What you have to do:
Identify and pull out each line of the entries in which "left" occurs.

**** Dataset entries

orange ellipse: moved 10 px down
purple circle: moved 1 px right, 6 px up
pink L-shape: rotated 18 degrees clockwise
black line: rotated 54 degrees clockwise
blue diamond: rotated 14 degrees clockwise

********
**** Dataset entries

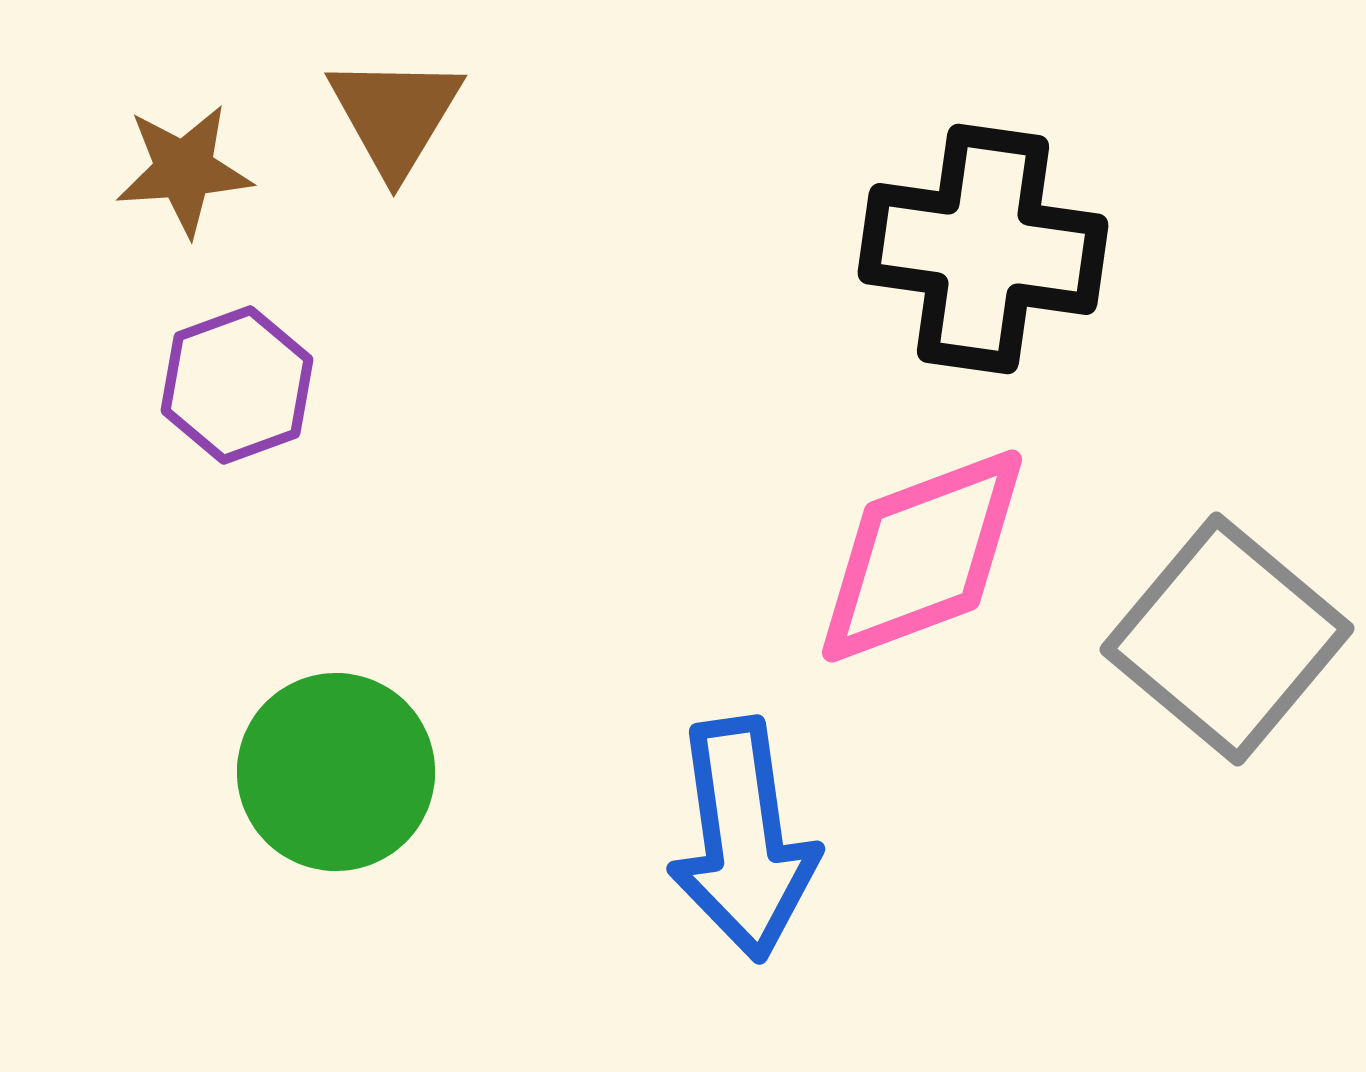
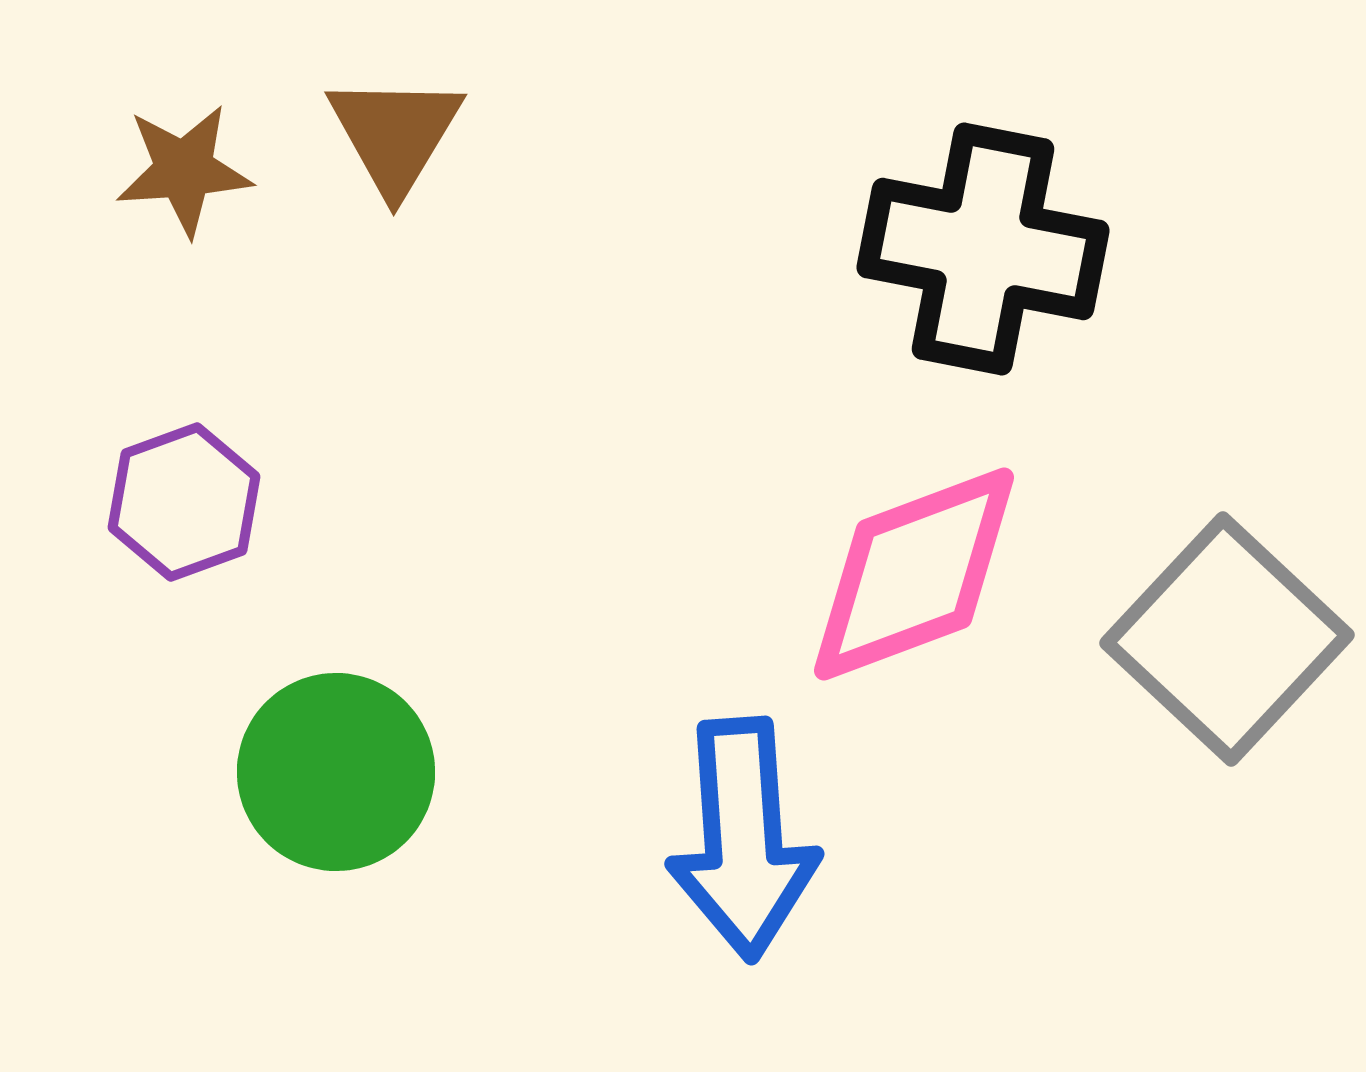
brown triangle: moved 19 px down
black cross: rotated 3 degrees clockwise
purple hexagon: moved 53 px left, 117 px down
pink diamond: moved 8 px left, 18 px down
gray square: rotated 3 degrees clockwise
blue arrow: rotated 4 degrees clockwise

********

Exercise solution:
purple hexagon: moved 53 px left, 117 px down
pink diamond: moved 8 px left, 18 px down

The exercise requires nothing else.